# Raw records
====================
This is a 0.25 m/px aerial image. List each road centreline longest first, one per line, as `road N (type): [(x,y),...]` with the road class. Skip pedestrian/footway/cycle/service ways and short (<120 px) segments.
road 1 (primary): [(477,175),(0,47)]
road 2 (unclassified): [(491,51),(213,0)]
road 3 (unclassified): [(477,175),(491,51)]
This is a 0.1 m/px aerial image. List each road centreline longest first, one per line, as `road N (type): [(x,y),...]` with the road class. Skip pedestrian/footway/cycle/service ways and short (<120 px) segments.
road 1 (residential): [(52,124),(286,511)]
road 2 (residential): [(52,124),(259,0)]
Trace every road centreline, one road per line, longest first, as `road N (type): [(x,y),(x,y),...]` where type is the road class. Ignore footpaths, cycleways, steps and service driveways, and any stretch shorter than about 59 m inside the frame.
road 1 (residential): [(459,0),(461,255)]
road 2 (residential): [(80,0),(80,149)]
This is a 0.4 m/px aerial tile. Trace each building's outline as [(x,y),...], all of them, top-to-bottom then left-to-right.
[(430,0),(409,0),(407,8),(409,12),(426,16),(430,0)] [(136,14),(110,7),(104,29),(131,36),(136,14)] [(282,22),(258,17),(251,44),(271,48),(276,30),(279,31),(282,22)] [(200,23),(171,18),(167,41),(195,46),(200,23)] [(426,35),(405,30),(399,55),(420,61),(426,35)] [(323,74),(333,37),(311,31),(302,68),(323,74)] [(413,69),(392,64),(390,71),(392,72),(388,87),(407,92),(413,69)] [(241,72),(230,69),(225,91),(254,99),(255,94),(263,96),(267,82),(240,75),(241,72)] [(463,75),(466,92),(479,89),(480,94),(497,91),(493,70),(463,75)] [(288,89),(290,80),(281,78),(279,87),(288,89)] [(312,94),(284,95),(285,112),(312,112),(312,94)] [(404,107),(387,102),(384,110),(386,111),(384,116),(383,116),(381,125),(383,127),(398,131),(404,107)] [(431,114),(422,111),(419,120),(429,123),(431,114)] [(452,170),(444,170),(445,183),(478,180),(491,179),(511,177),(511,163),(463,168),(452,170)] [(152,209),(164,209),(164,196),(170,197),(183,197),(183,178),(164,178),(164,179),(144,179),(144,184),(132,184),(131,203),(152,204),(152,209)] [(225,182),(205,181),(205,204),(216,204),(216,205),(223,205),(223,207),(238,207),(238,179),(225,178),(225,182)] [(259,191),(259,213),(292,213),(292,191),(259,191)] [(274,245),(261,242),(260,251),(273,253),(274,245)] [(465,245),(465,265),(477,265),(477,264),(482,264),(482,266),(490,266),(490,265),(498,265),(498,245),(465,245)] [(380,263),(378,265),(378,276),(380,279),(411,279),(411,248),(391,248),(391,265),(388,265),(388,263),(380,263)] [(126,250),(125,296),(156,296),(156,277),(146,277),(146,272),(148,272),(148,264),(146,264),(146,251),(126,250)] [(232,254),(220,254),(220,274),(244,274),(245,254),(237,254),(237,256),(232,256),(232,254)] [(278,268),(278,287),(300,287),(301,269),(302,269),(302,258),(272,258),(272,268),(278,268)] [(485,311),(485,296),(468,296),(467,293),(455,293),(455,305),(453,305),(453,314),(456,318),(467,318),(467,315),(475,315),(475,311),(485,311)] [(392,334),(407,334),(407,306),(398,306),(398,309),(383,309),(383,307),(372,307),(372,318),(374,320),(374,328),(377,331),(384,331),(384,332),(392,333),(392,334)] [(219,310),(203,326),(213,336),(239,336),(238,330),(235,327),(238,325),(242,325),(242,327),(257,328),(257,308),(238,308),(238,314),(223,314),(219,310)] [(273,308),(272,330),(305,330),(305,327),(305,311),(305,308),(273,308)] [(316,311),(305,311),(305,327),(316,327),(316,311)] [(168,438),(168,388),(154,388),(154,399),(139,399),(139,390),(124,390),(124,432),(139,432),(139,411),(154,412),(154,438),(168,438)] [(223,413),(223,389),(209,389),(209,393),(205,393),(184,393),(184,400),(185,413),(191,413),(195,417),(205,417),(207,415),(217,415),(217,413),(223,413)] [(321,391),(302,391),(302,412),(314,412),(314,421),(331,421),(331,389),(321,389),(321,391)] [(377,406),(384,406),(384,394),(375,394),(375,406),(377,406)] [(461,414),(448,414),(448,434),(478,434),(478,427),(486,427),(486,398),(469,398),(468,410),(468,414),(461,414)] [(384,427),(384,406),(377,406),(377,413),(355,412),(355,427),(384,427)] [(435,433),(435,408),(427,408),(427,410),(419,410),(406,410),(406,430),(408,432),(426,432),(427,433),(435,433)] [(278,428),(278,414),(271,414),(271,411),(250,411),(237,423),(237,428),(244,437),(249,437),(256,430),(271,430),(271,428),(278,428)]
====================
# Job
Convert the lines above into a Markdown table with the columns "Row" and "Line." Number each line in order in the first column, and leave out any blank lines.

# Result of this exercise
| Row | Line |
|---|---|
| 1 | This is a 0.25 m/px aerial image. List each road centreline longest first, one per line, as `road N (type): [(x,y),...]` with the road class. Skip pedestrian/footway/cycle/service ways and short (<120 px) segments. |
| 2 | road 1 (primary): [(477,175),(0,47)] |
| 3 | road 2 (unclassified): [(491,51),(213,0)] |
| 4 | road 3 (unclassified): [(477,175),(491,51)] |
| 5 | This is a 0.1 m/px aerial image. List each road centreline longest first, one per line, as `road N (type): [(x,y),...]` with the road class. Skip pedestrian/footway/cycle/service ways and short (<120 px) segments. |
| 6 | road 1 (residential): [(52,124),(286,511)] |
| 7 | road 2 (residential): [(52,124),(259,0)] |
| 8 | Trace every road centreline, one road per line, longest first, as `road N (type): [(x,y),(x,y),...]` where type is the road class. Ignore footpaths, cycleways, steps and service driveways, and any stretch shorter than about 59 m inside the frame. |
| 9 | road 1 (residential): [(459,0),(461,255)] |
| 10 | road 2 (residential): [(80,0),(80,149)] |
| 11 | This is a 0.4 m/px aerial tile. Trace each building's outline as [(x,y),...], all of them, top-to-bottom then left-to-right. |
| 12 | [(430,0),(409,0),(407,8),(409,12),(426,16),(430,0)] [(136,14),(110,7),(104,29),(131,36),(136,14)] [(282,22),(258,17),(251,44),(271,48),(276,30),(279,31),(282,22)] [(200,23),(171,18),(167,41),(195,46),(200,23)] [(426,35),(405,30),(399,55),(420,61),(426,35)] [(323,74),(333,37),(311,31),(302,68),(323,74)] [(413,69),(392,64),(390,71),(392,72),(388,87),(407,92),(413,69)] [(241,72),(230,69),(225,91),(254,99),(255,94),(263,96),(267,82),(240,75),(241,72)] [(463,75),(466,92),(479,89),(480,94),(497,91),(493,70),(463,75)] [(288,89),(290,80),(281,78),(279,87),(288,89)] [(312,94),(284,95),(285,112),(312,112),(312,94)] [(404,107),(387,102),(384,110),(386,111),(384,116),(383,116),(381,125),(383,127),(398,131),(404,107)] [(431,114),(422,111),(419,120),(429,123),(431,114)] [(452,170),(444,170),(445,183),(478,180),(491,179),(511,177),(511,163),(463,168),(452,170)] [(152,209),(164,209),(164,196),(170,197),(183,197),(183,178),(164,178),(164,179),(144,179),(144,184),(132,184),(131,203),(152,204),(152,209)] [(225,182),(205,181),(205,204),(216,204),(216,205),(223,205),(223,207),(238,207),(238,179),(225,178),(225,182)] [(259,191),(259,213),(292,213),(292,191),(259,191)] [(274,245),(261,242),(260,251),(273,253),(274,245)] [(465,245),(465,265),(477,265),(477,264),(482,264),(482,266),(490,266),(490,265),(498,265),(498,245),(465,245)] [(380,263),(378,265),(378,276),(380,279),(411,279),(411,248),(391,248),(391,265),(388,265),(388,263),(380,263)] [(126,250),(125,296),(156,296),(156,277),(146,277),(146,272),(148,272),(148,264),(146,264),(146,251),(126,250)] [(232,254),(220,254),(220,274),(244,274),(245,254),(237,254),(237,256),(232,256),(232,254)] [(278,268),(278,287),(300,287),(301,269),(302,269),(302,258),(272,258),(272,268),(278,268)] [(485,311),(485,296),(468,296),(467,293),(455,293),(455,305),(453,305),(453,314),(456,318),(467,318),(467,315),(475,315),(475,311),(485,311)] [(392,334),(407,334),(407,306),(398,306),(398,309),(383,309),(383,307),(372,307),(372,318),(374,320),(374,328),(377,331),(384,331),(384,332),(392,333),(392,334)] [(219,310),(203,326),(213,336),(239,336),(238,330),(235,327),(238,325),(242,325),(242,327),(257,328),(257,308),(238,308),(238,314),(223,314),(219,310)] [(273,308),(272,330),(305,330),(305,327),(305,311),(305,308),(273,308)] [(316,311),(305,311),(305,327),(316,327),(316,311)] [(168,438),(168,388),(154,388),(154,399),(139,399),(139,390),(124,390),(124,432),(139,432),(139,411),(154,412),(154,438),(168,438)] [(223,413),(223,389),(209,389),(209,393),(205,393),(184,393),(184,400),(185,413),(191,413),(195,417),(205,417),(207,415),(217,415),(217,413),(223,413)] [(321,391),(302,391),(302,412),(314,412),(314,421),(331,421),(331,389),(321,389),(321,391)] [(377,406),(384,406),(384,394),(375,394),(375,406),(377,406)] [(461,414),(448,414),(448,434),(478,434),(478,427),(486,427),(486,398),(469,398),(468,410),(468,414),(461,414)] [(384,427),(384,406),(377,406),(377,413),(355,412),(355,427),(384,427)] [(435,433),(435,408),(427,408),(427,410),(419,410),(406,410),(406,430),(408,432),(426,432),(427,433),(435,433)] [(278,428),(278,414),(271,414),(271,411),(250,411),(237,423),(237,428),(244,437),(249,437),(256,430),(271,430),(271,428),(278,428)] |